Dataset:
● ● ● ● ●

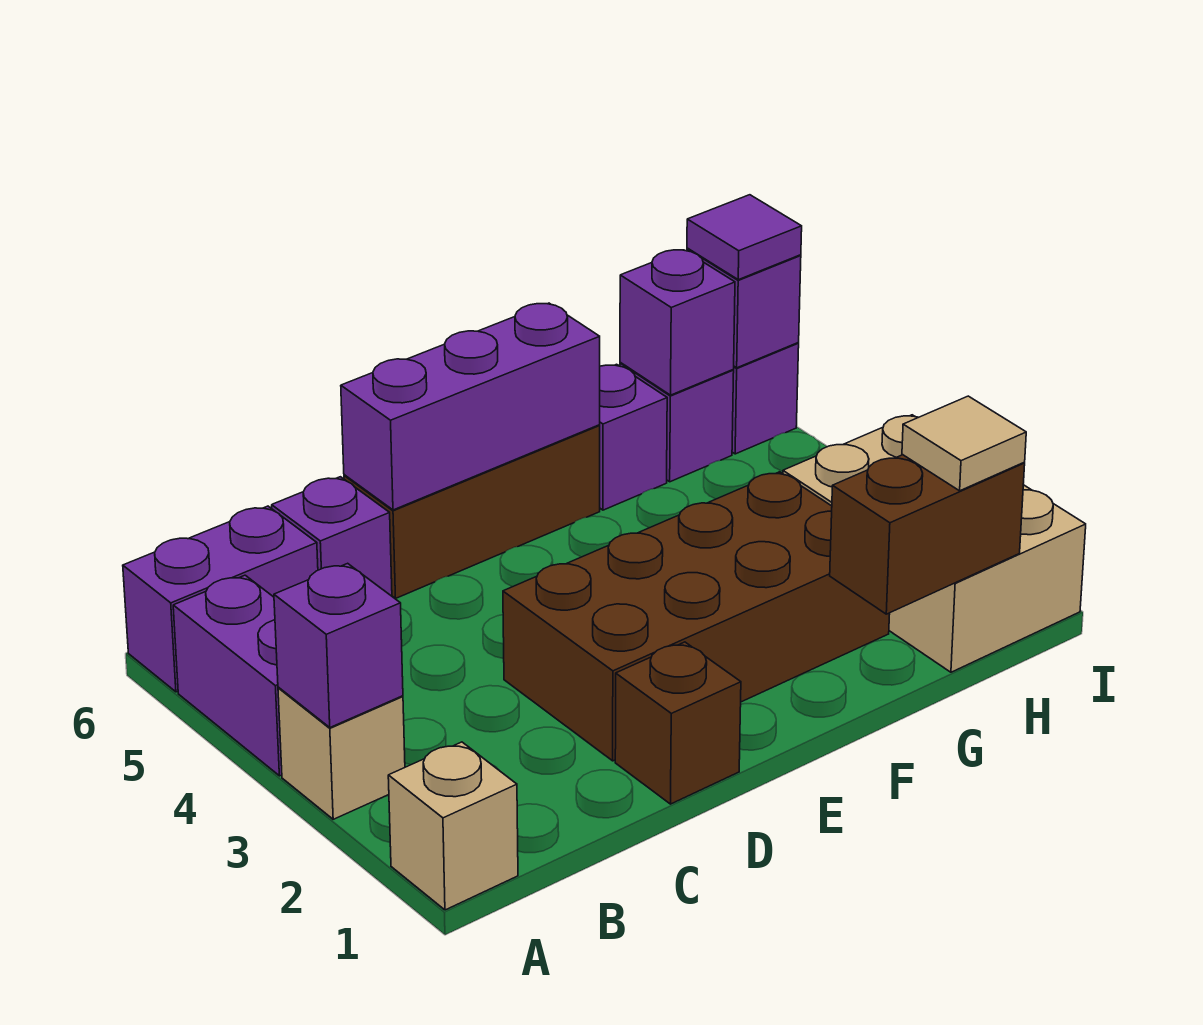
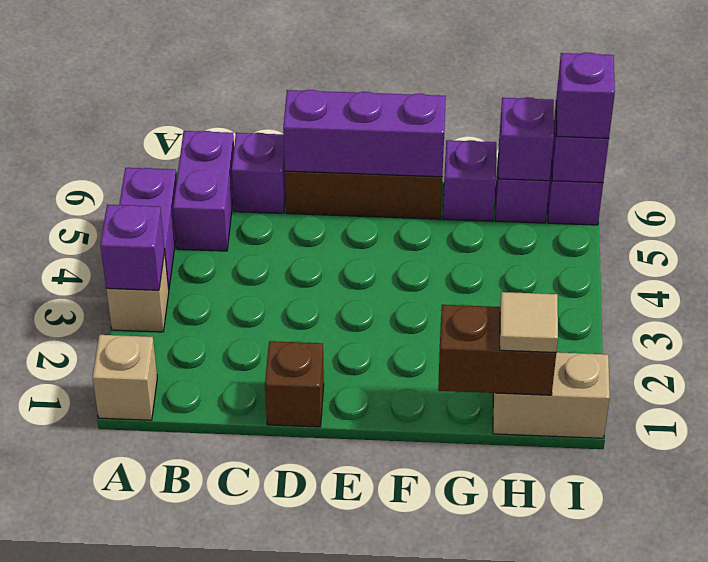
purple brick A6:B6 level 1 -> purple brick B5:B6 level 1
brown brick D2:G3 level 1 -> none
tan brick H1:I3 level 1 -> tan brick H1:I1 level 1
purple tile I6 level 3 -> purple brick I6 level 3

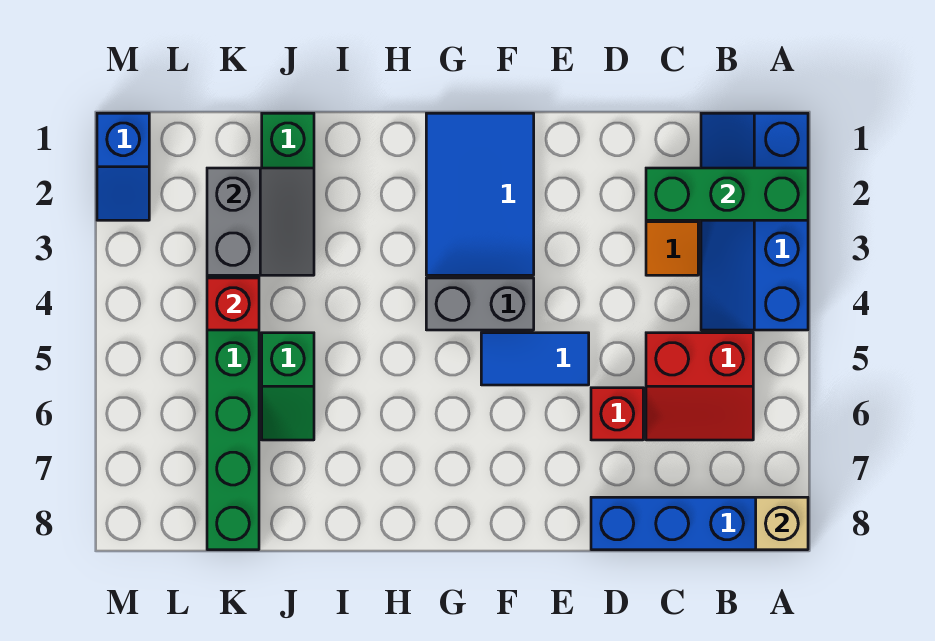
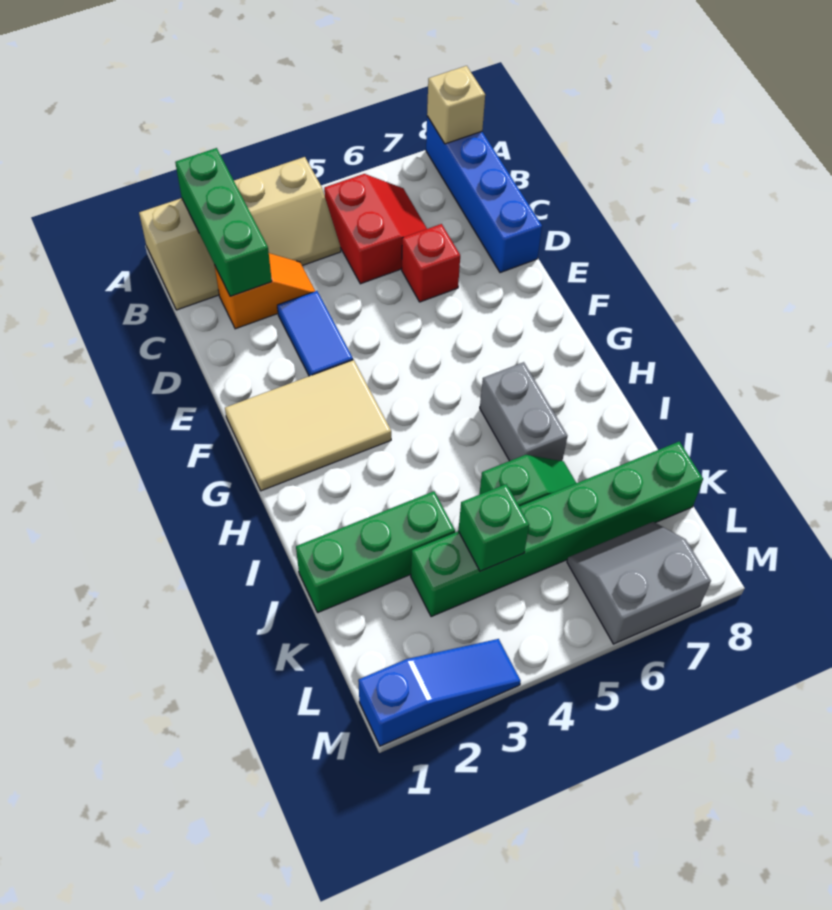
blue slope A1:B4 level 1 top A -> tan slope A1:B4 level 1 top A
blue tile E5:F5 level 1 -> blue tile D3:E3 level 1
blue tile F1:G3 level 1 -> tan tile F1:G3 level 1
grey brick F4:G4 level 1 -> grey brick H6:I6 level 1
grey slope J2:K3 level 2 top K -> grey slope L6:M7 level 1 top M
red brick K4 level 2 -> green brick K4 level 2
blue slope M1:M2 level 1 top 1 -> blue slope M1:M3 level 1 top 1

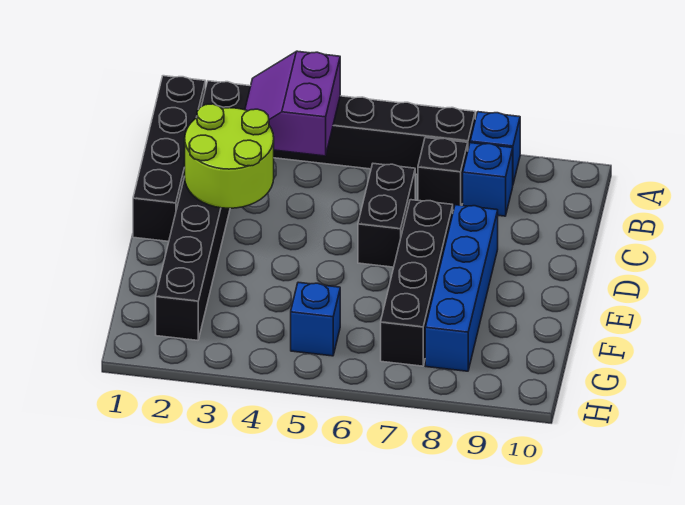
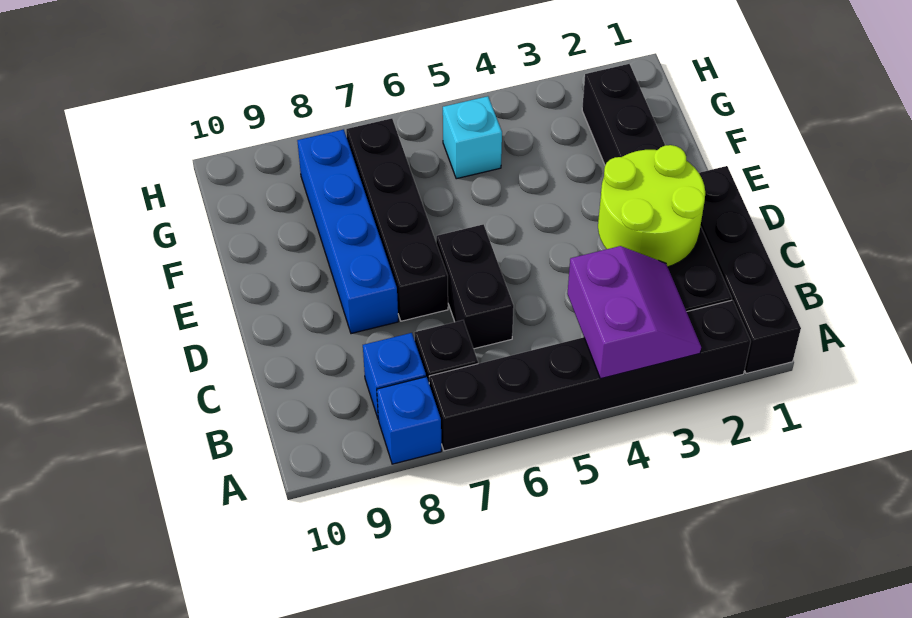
blue brick G5 level 1 -> cyan brick G5 level 1

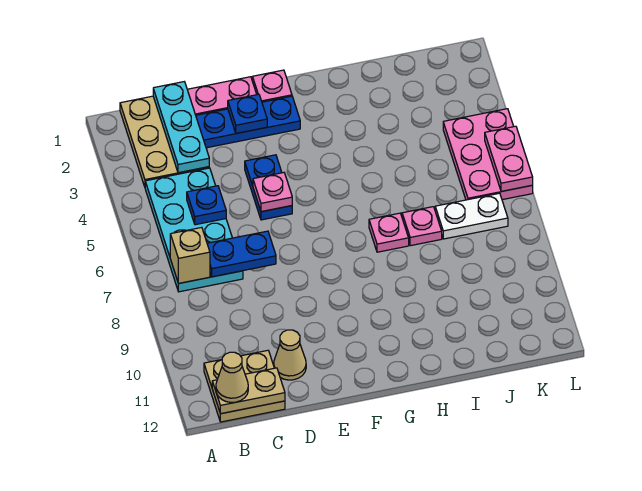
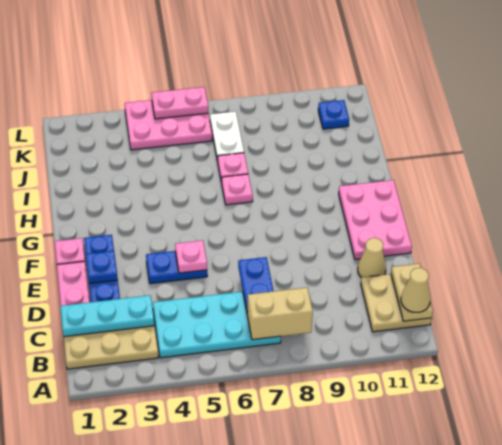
tan brick B7 level 2 -> tan brick B7:B8 level 2
blue plate C5 level 2 -> blue plate K11 level 1
none -> pink plate E11:G12 level 1

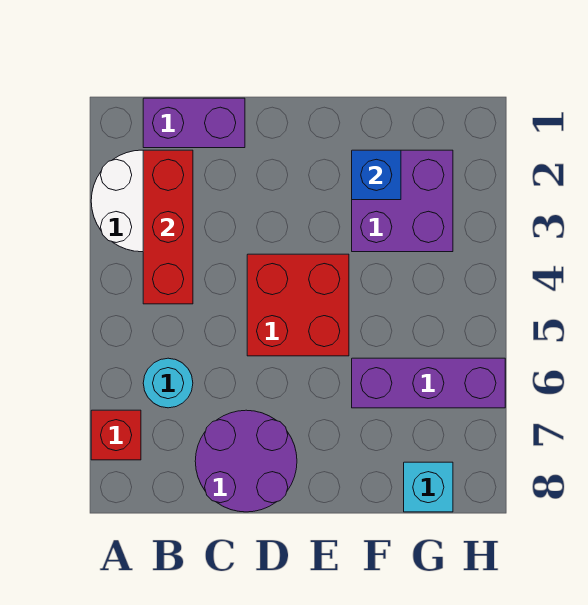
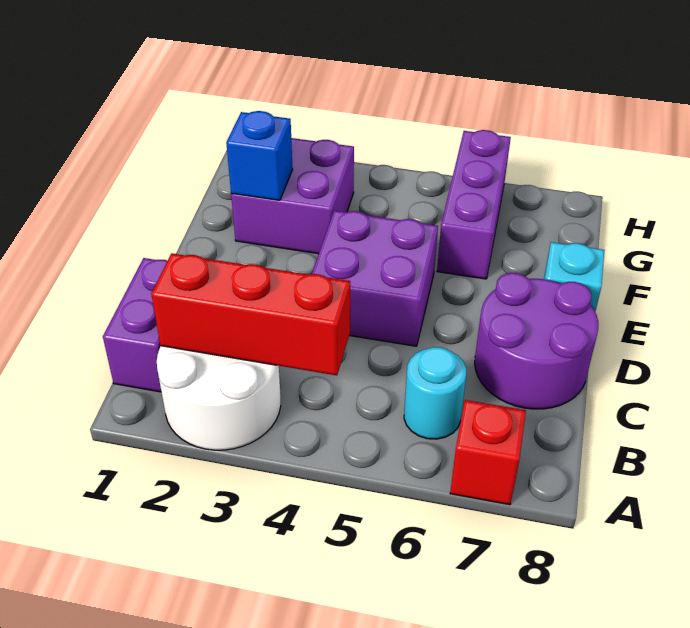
red brick D4:E5 level 1 -> purple brick D4:E5 level 1
cyan brick G8 level 1 -> cyan brick E8 level 1

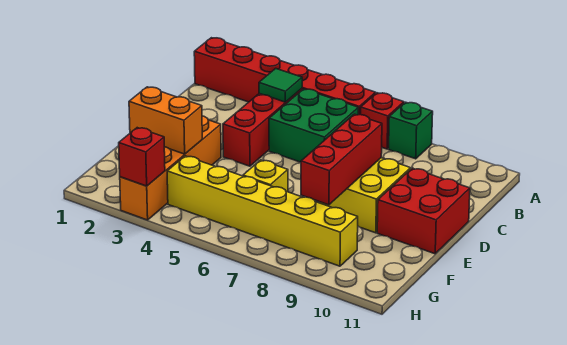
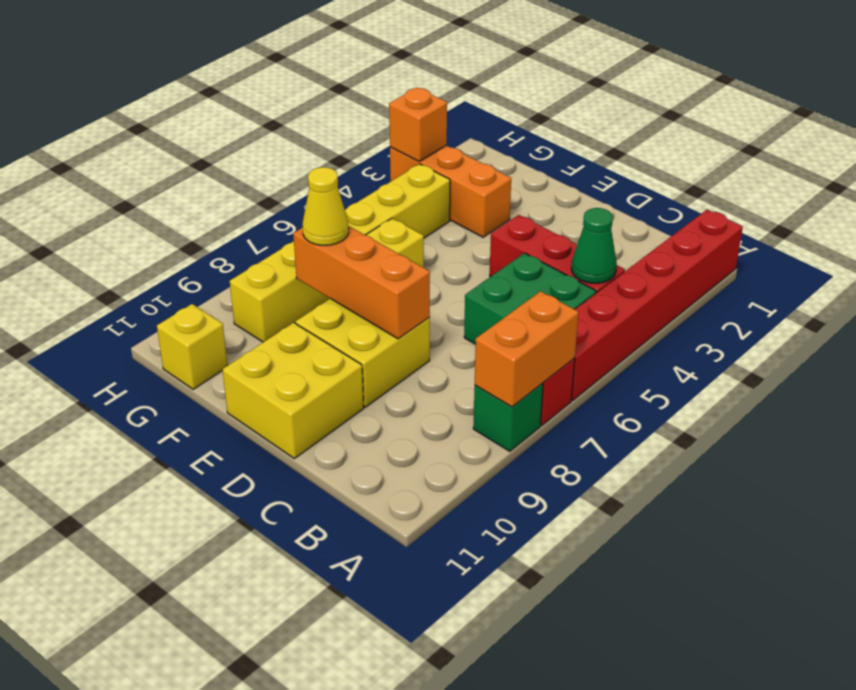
green tile B4 level 2 -> green cone B4 level 2
red brick D8:F8 level 2 -> orange brick D8:F8 level 2
red brick D10:E11 level 1 -> yellow brick D10:E11 level 1
orange brick E3:H3 level 1 -> orange brick F3:H3 level 1
orange brick F2:F3 level 2 -> orange brick A7:A8 level 2
none -> yellow cone F8 level 3
none -> yellow brick G11 level 1
red brick H3 level 2 -> orange brick H3 level 2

● ● ● ● ●

To do: Restate word for word the lines from the line containing "orange brick E3:H3" through the last line of the listing, inclusive, and nothing beyond them.

Problem solution:
orange brick E3:H3 level 1 -> orange brick F3:H3 level 1
orange brick F2:F3 level 2 -> orange brick A7:A8 level 2
none -> yellow cone F8 level 3
none -> yellow brick G11 level 1
red brick H3 level 2 -> orange brick H3 level 2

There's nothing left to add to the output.